■ **TASK**
Take the line that contains "brown plate J1:J3" and all lines after it, up to and including the last line of the data, and write them out exactly; nothing else belongs in the answer.

■ **DATA SHOWN**

BEGIN

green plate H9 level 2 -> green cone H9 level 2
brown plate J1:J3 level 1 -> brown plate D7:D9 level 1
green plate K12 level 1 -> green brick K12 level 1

END

■ **ANSWER TO THIS TASK**
brown plate J1:J3 level 1 -> brown plate D7:D9 level 1
green plate K12 level 1 -> green brick K12 level 1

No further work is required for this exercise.